*** Extracted entries

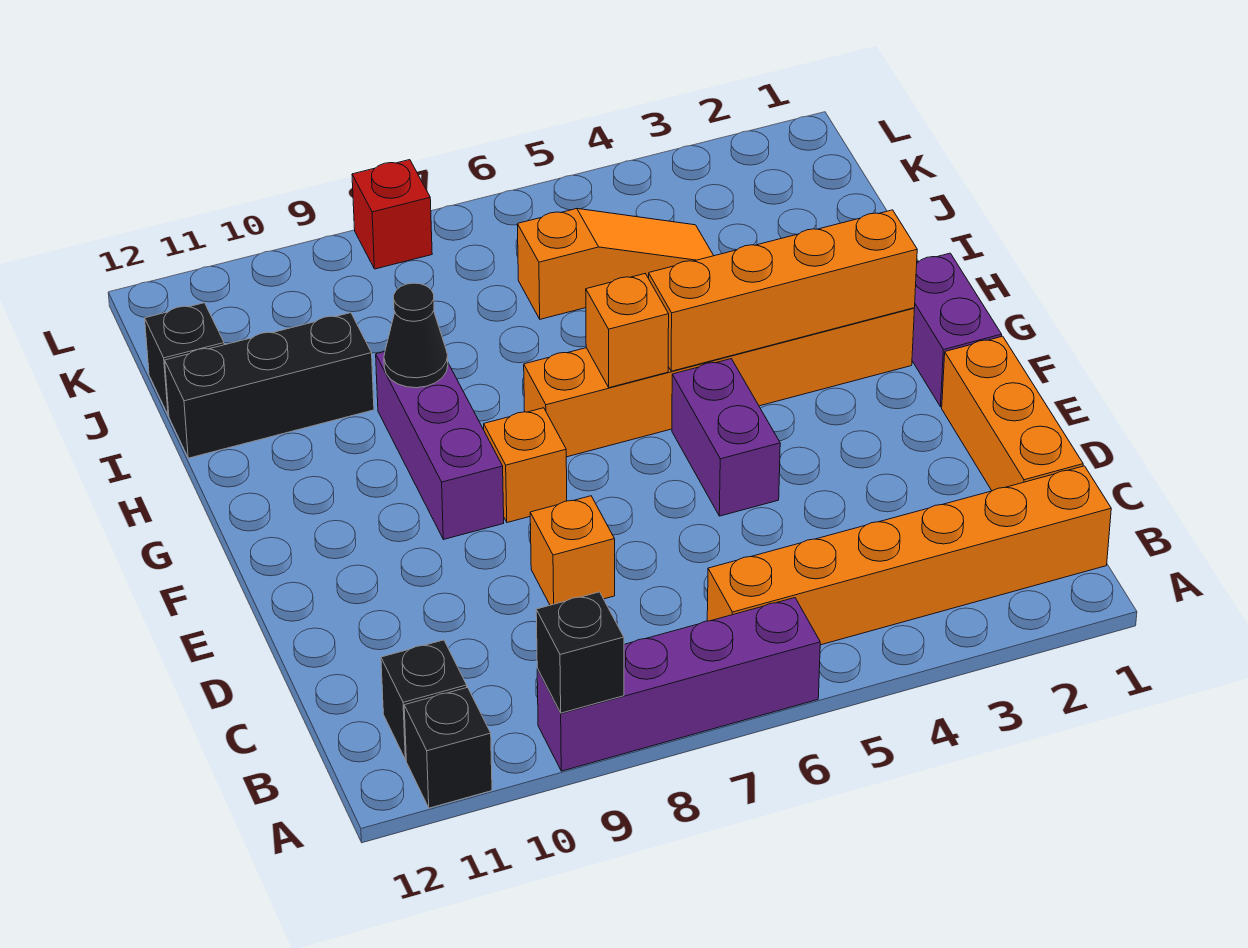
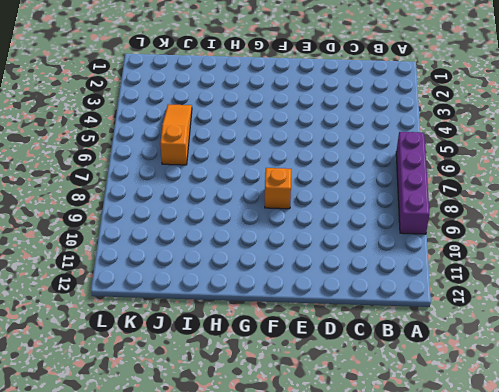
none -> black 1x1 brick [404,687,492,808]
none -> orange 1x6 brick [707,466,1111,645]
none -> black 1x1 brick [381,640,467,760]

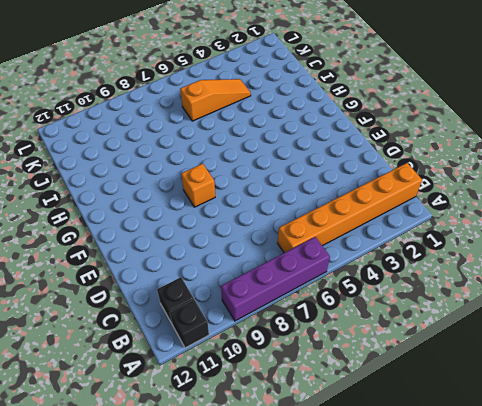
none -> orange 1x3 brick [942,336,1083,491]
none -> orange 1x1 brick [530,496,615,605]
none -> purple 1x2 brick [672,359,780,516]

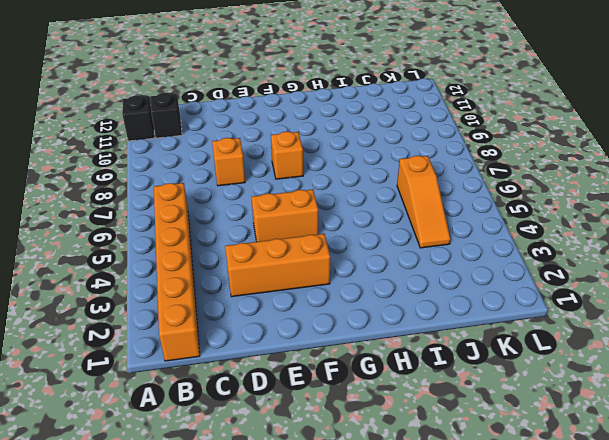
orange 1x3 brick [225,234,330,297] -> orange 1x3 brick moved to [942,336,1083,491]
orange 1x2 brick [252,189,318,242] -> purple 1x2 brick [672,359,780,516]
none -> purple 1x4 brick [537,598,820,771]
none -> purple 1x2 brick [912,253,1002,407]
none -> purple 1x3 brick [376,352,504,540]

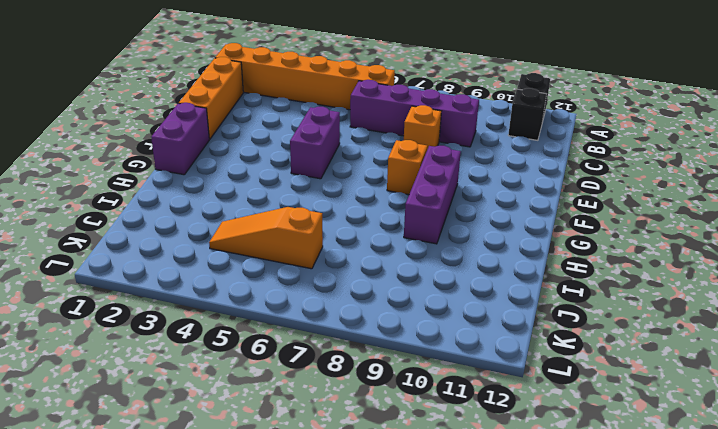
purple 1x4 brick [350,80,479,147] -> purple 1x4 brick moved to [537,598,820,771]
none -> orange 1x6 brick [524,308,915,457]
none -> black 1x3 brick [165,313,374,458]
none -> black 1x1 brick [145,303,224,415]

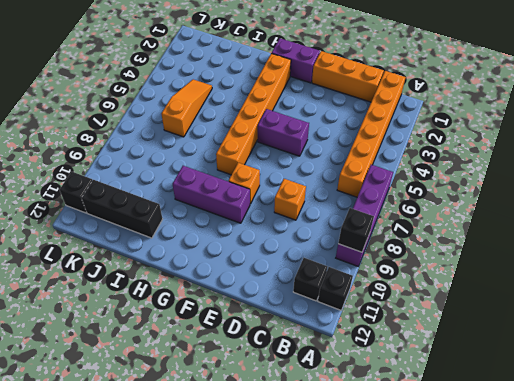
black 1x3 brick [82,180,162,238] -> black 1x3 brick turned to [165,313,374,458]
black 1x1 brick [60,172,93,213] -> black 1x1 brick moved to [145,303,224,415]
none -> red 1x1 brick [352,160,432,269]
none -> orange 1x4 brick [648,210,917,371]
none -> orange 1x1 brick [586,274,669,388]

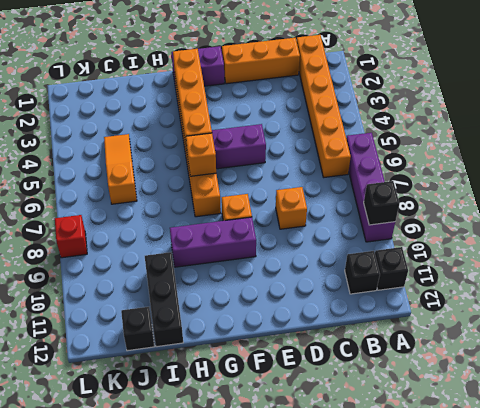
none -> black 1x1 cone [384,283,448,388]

******
*** Extracted entries

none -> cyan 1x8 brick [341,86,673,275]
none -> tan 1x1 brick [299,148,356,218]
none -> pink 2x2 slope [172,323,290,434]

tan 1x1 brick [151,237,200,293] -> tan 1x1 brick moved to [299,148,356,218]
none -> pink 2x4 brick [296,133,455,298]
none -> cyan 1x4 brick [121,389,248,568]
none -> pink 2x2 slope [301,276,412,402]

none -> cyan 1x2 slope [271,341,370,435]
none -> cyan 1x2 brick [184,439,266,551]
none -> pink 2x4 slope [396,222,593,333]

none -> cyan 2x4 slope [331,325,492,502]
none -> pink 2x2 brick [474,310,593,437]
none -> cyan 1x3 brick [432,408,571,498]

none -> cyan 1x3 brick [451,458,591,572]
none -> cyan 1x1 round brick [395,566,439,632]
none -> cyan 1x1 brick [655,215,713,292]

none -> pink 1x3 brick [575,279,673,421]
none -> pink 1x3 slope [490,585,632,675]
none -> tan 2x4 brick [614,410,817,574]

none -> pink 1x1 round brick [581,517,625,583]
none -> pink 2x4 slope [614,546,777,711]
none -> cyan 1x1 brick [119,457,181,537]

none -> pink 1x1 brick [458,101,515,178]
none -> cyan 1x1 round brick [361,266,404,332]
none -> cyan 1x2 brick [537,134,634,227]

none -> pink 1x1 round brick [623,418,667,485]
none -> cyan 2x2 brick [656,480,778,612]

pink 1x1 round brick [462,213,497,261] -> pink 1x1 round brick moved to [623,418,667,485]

******
*** Extracted entries

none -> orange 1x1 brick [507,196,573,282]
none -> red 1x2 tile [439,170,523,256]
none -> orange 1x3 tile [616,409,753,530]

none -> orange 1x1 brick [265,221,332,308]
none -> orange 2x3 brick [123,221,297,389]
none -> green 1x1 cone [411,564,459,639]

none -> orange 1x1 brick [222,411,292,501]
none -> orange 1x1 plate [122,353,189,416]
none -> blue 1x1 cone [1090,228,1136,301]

******

Goal of the exercise:
There is a line with "none -> tan 1x1 brick [299,148,356,218]" and a line with "none -> pink 1x3 slope [490,585,632,675]" above. Copy exactly those two lines and all lines between them, with nothing else.

Exercise output:
none -> tan 1x1 brick [299,148,356,218]
none -> pink 2x2 slope [172,323,290,434]

tan 1x1 brick [151,237,200,293] -> tan 1x1 brick moved to [299,148,356,218]
none -> pink 2x4 brick [296,133,455,298]
none -> cyan 1x4 brick [121,389,248,568]
none -> pink 2x2 slope [301,276,412,402]

none -> cyan 1x2 slope [271,341,370,435]
none -> cyan 1x2 brick [184,439,266,551]
none -> pink 2x4 slope [396,222,593,333]

none -> cyan 2x4 slope [331,325,492,502]
none -> pink 2x2 brick [474,310,593,437]
none -> cyan 1x3 brick [432,408,571,498]

none -> cyan 1x3 brick [451,458,591,572]
none -> cyan 1x1 round brick [395,566,439,632]
none -> cyan 1x1 brick [655,215,713,292]

none -> pink 1x3 brick [575,279,673,421]
none -> pink 1x3 slope [490,585,632,675]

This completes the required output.